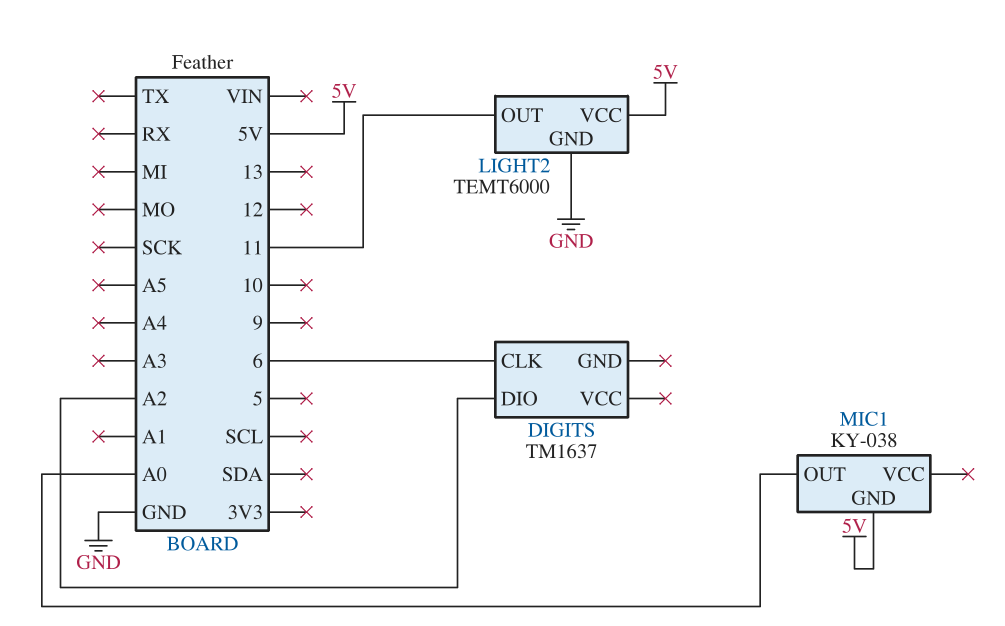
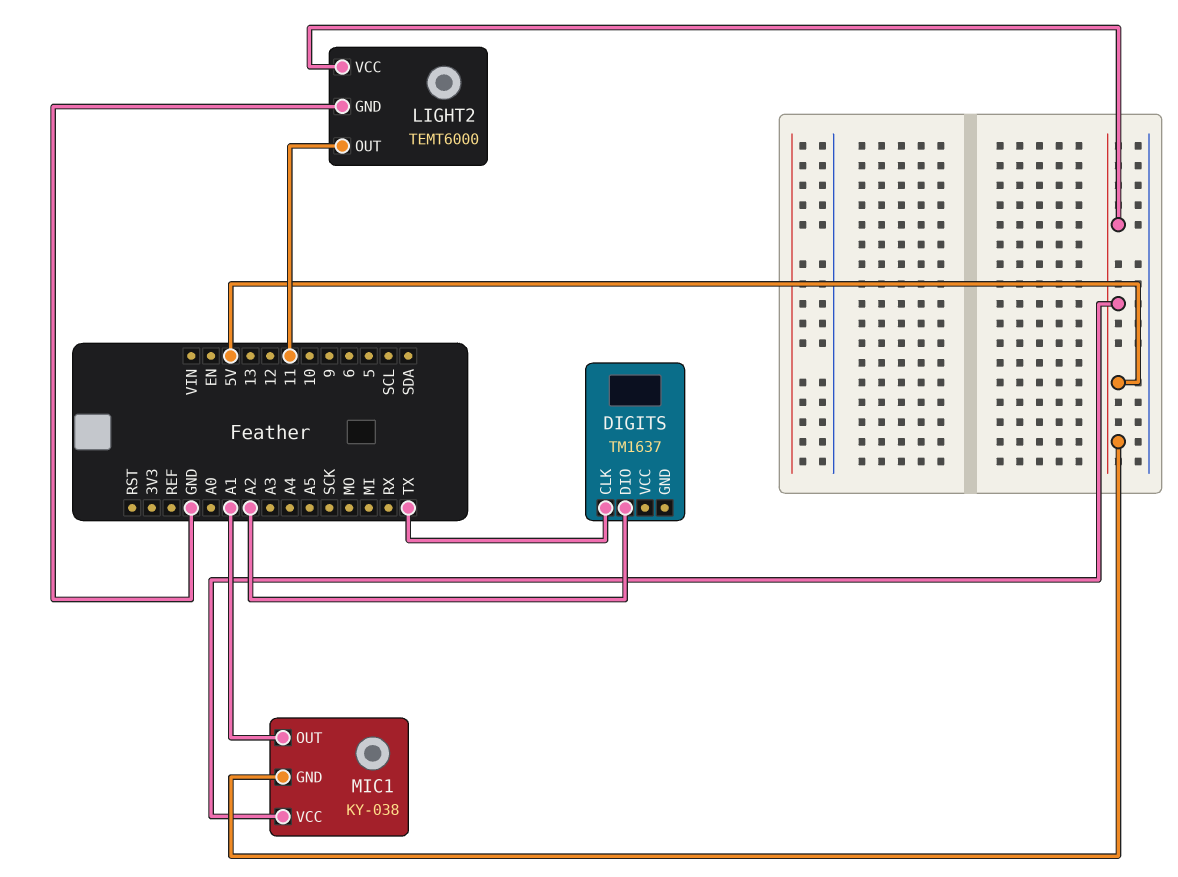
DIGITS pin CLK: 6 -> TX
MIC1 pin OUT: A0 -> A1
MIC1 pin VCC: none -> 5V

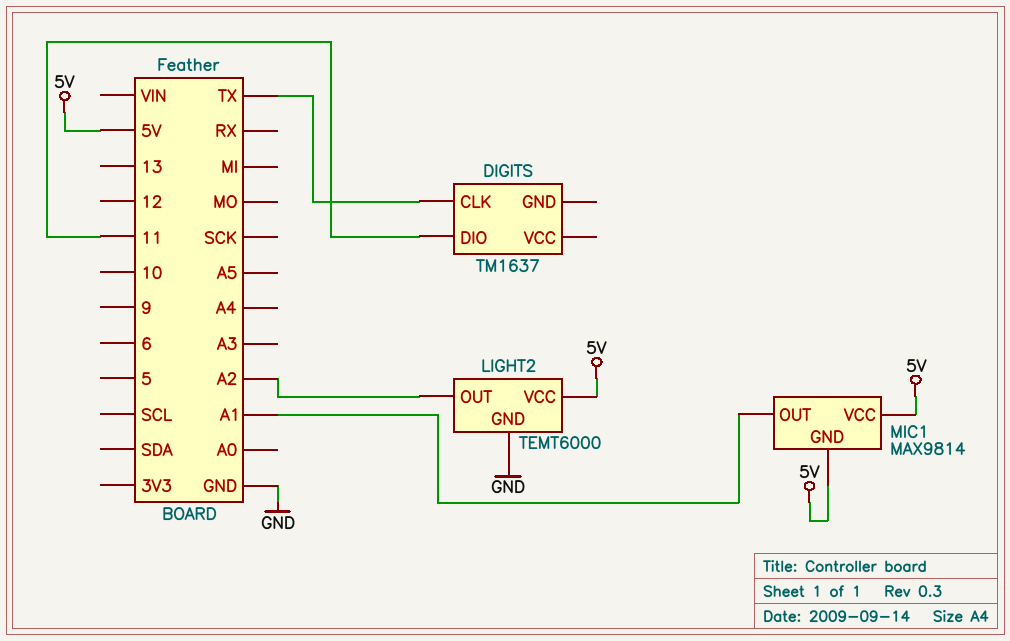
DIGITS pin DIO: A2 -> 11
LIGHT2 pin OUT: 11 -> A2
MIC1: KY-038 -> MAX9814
····················
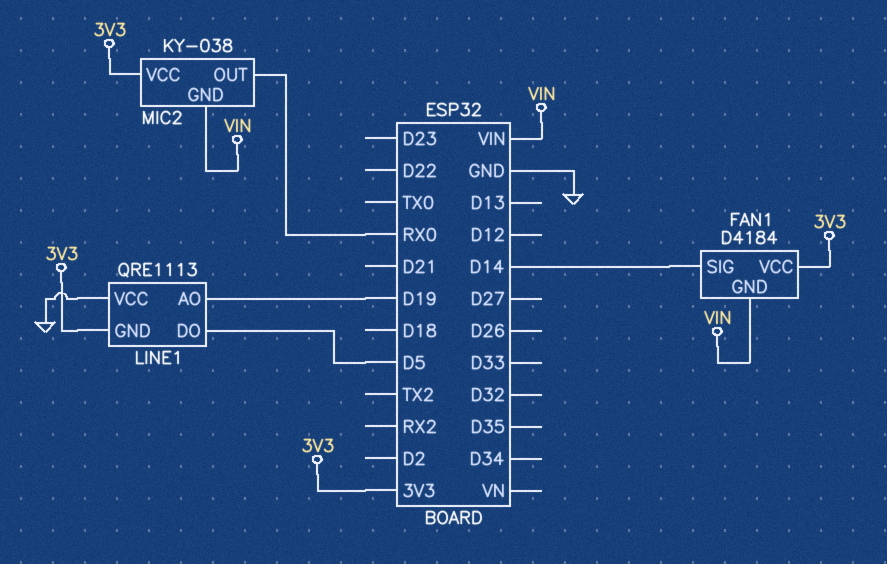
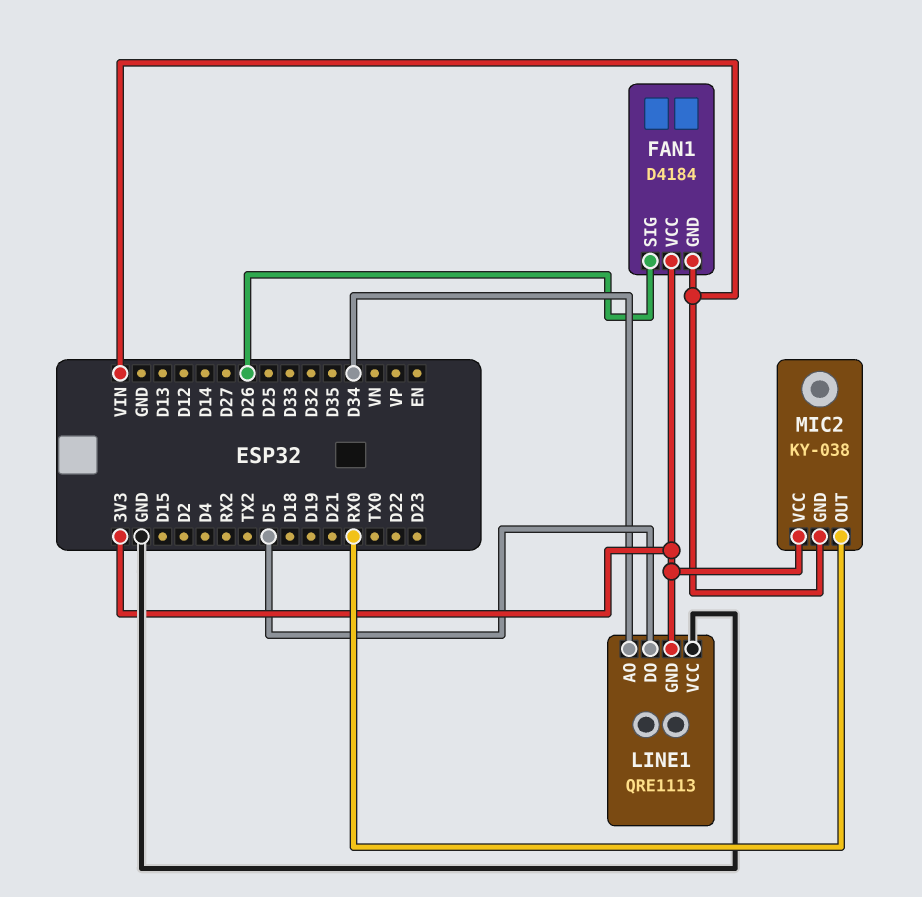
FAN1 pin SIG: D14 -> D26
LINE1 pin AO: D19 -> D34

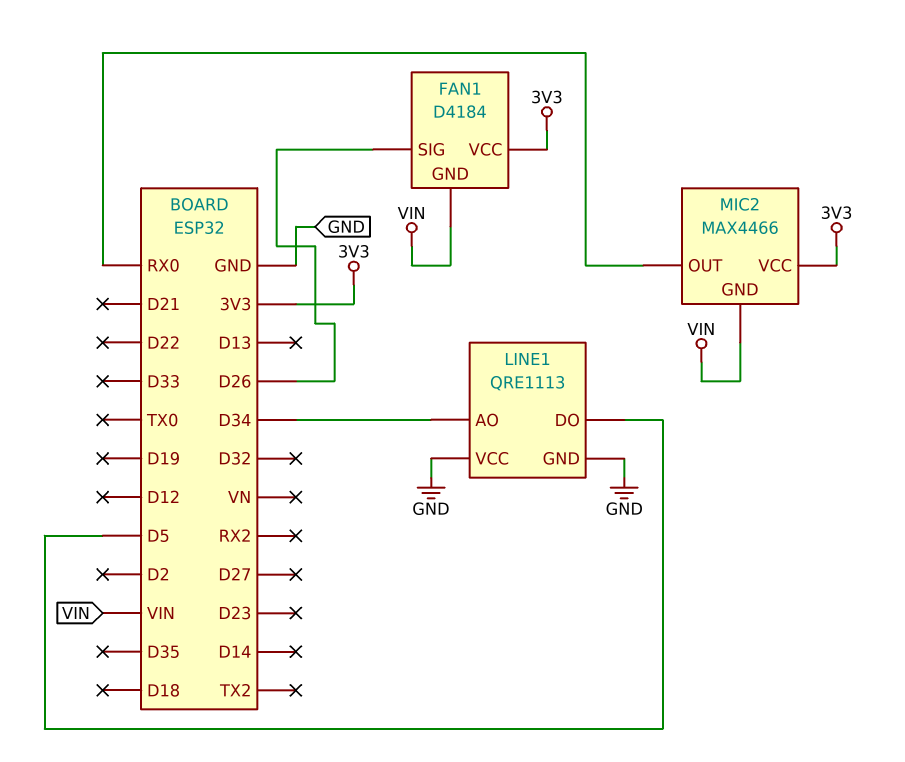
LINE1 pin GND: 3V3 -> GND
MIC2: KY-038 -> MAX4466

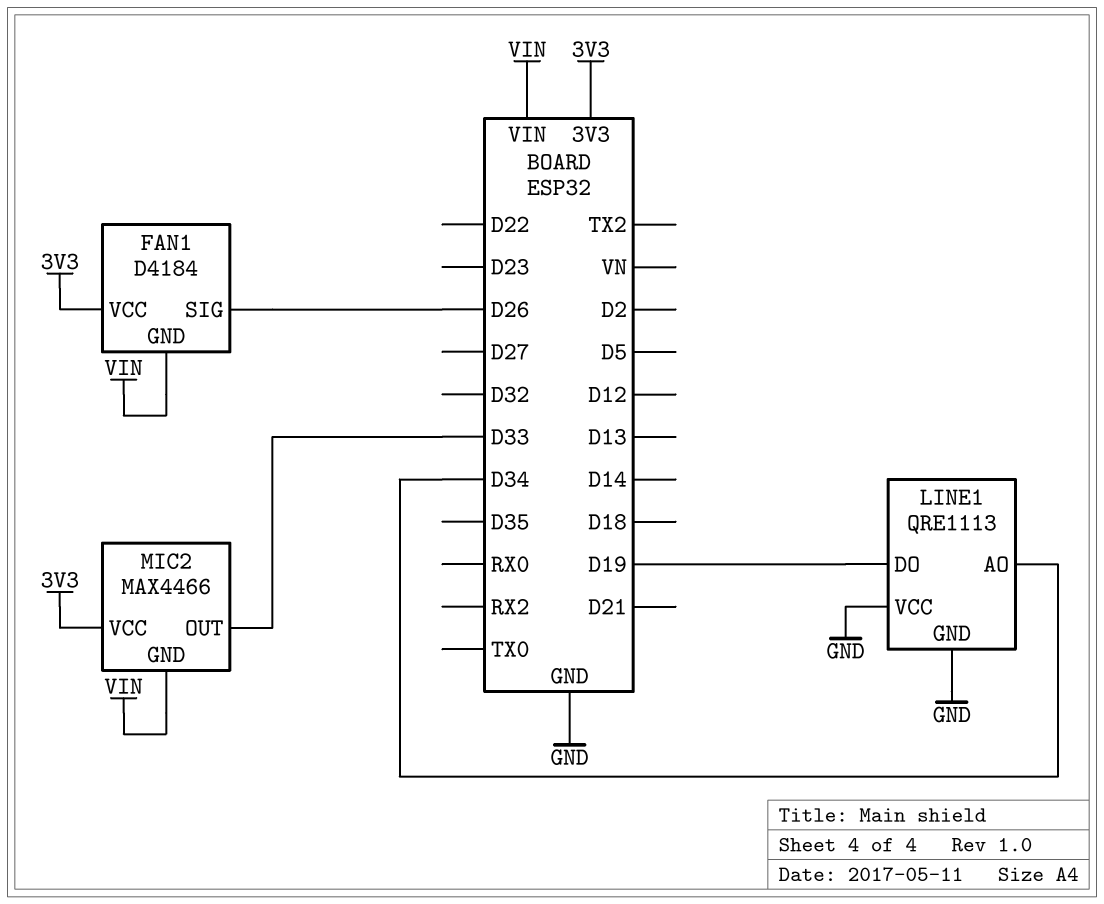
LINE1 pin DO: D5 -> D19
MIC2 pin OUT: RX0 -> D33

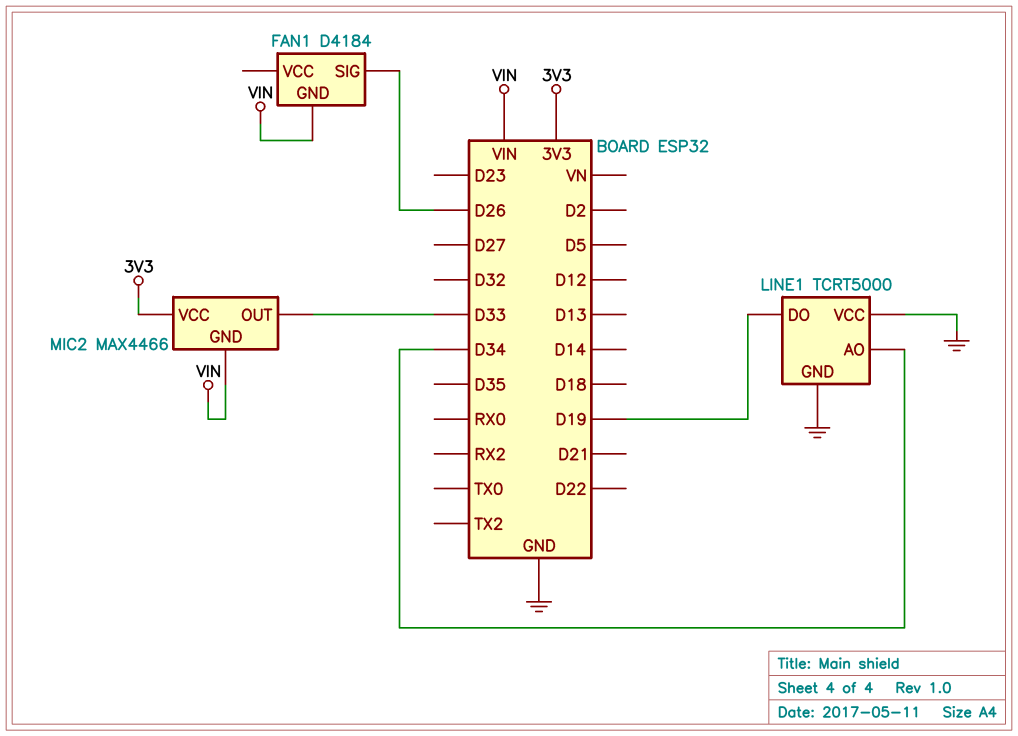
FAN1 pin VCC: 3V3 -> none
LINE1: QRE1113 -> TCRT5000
····················
**To do:**
Within the data above, repeat exactly the lines from the one bearing "LINE1 pin GND: 3V3 -> GND" through the one bearing "LINE1: QRE1113 -> TCRT5000". Include no pictures and nothing else.

**Answer to the exercise:**
LINE1 pin GND: 3V3 -> GND
MIC2: KY-038 -> MAX4466

LINE1 pin DO: D5 -> D19
MIC2 pin OUT: RX0 -> D33

FAN1 pin VCC: 3V3 -> none
LINE1: QRE1113 -> TCRT5000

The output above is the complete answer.